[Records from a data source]
[Start of section]
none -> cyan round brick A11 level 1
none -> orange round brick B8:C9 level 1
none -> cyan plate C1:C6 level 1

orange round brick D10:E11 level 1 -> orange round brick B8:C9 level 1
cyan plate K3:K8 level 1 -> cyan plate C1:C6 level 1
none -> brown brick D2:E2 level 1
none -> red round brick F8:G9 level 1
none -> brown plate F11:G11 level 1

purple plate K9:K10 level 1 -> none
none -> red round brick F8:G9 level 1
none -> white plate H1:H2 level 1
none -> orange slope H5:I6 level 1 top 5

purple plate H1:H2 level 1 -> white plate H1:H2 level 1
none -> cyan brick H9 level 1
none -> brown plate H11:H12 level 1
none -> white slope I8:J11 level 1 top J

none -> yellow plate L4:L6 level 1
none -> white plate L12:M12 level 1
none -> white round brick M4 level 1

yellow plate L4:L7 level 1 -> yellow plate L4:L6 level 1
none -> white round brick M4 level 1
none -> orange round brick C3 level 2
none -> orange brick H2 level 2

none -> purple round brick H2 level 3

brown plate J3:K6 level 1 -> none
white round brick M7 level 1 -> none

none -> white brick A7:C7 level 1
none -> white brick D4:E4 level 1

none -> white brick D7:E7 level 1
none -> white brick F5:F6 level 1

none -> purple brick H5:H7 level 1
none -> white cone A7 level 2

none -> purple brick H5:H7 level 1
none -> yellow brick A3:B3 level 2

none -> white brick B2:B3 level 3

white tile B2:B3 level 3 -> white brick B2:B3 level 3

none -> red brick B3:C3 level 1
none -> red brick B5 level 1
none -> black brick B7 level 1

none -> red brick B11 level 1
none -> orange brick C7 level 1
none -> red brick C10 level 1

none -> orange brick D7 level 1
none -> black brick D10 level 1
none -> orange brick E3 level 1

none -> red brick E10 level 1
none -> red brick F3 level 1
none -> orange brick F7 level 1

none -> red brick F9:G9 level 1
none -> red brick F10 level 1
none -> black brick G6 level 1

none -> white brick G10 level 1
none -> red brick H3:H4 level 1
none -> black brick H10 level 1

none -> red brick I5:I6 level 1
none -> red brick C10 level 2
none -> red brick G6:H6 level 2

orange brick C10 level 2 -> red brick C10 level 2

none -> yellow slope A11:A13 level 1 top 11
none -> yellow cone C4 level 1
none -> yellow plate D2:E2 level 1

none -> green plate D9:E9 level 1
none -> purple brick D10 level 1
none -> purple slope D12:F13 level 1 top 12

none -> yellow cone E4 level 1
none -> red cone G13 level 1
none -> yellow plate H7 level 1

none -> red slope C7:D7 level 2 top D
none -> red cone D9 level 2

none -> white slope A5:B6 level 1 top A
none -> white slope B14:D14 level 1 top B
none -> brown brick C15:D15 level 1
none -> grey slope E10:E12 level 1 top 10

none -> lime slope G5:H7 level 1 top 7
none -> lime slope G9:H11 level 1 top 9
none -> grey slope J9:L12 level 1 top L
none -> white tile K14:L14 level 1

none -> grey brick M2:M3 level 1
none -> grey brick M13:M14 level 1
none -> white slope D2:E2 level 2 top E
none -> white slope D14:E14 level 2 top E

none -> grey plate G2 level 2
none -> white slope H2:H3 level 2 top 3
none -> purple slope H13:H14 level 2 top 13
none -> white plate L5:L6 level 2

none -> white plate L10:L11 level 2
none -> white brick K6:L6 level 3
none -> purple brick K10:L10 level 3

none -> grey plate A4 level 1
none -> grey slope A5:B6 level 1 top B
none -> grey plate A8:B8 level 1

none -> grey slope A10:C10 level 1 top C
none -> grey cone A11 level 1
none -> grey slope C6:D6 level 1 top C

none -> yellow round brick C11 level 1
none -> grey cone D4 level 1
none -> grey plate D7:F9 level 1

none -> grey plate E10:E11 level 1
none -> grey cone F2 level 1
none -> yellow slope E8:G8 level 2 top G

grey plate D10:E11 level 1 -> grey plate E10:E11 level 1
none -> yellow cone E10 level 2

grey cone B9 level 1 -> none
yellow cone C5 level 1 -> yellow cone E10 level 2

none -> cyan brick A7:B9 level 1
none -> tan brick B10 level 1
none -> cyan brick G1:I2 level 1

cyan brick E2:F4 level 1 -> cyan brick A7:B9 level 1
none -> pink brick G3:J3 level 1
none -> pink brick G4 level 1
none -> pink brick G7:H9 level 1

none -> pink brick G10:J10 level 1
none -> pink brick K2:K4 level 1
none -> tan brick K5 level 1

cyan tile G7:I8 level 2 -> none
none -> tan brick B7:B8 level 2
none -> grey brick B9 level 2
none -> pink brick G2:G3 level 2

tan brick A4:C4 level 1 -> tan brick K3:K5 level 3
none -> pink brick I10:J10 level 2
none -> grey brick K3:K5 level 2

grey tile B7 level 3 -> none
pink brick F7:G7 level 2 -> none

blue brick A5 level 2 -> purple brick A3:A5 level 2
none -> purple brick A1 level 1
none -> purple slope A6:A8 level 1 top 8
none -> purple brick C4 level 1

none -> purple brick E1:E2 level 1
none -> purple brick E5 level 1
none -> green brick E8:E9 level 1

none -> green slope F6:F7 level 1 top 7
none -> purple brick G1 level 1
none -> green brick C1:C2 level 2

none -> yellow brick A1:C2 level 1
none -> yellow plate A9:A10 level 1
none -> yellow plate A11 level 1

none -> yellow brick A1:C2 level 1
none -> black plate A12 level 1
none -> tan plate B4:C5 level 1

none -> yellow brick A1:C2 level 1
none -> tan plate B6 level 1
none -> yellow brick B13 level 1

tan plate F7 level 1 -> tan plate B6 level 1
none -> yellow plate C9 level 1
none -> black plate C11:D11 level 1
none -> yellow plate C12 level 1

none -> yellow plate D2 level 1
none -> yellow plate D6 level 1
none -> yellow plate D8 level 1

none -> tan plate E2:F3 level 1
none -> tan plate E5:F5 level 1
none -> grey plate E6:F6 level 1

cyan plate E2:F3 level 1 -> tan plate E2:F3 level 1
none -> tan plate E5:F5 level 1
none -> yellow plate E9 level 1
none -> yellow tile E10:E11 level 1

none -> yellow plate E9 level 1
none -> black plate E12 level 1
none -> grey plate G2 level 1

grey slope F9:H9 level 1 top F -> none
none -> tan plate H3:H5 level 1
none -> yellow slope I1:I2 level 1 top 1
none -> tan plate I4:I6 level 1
[End of section]
Beginning at the line with "none -> orange brick C7 level 1" and ending at the line with "none -> grey brick M2:M3 level 1", reproduce each line of the data above exactly, and add no other lines.

none -> orange brick C7 level 1
none -> red brick C10 level 1

none -> orange brick D7 level 1
none -> black brick D10 level 1
none -> orange brick E3 level 1

none -> red brick E10 level 1
none -> red brick F3 level 1
none -> orange brick F7 level 1

none -> red brick F9:G9 level 1
none -> red brick F10 level 1
none -> black brick G6 level 1

none -> white brick G10 level 1
none -> red brick H3:H4 level 1
none -> black brick H10 level 1

none -> red brick I5:I6 level 1
none -> red brick C10 level 2
none -> red brick G6:H6 level 2

orange brick C10 level 2 -> red brick C10 level 2

none -> yellow slope A11:A13 level 1 top 11
none -> yellow cone C4 level 1
none -> yellow plate D2:E2 level 1

none -> green plate D9:E9 level 1
none -> purple brick D10 level 1
none -> purple slope D12:F13 level 1 top 12

none -> yellow cone E4 level 1
none -> red cone G13 level 1
none -> yellow plate H7 level 1

none -> red slope C7:D7 level 2 top D
none -> red cone D9 level 2

none -> white slope A5:B6 level 1 top A
none -> white slope B14:D14 level 1 top B
none -> brown brick C15:D15 level 1
none -> grey slope E10:E12 level 1 top 10

none -> lime slope G5:H7 level 1 top 7
none -> lime slope G9:H11 level 1 top 9
none -> grey slope J9:L12 level 1 top L
none -> white tile K14:L14 level 1

none -> grey brick M2:M3 level 1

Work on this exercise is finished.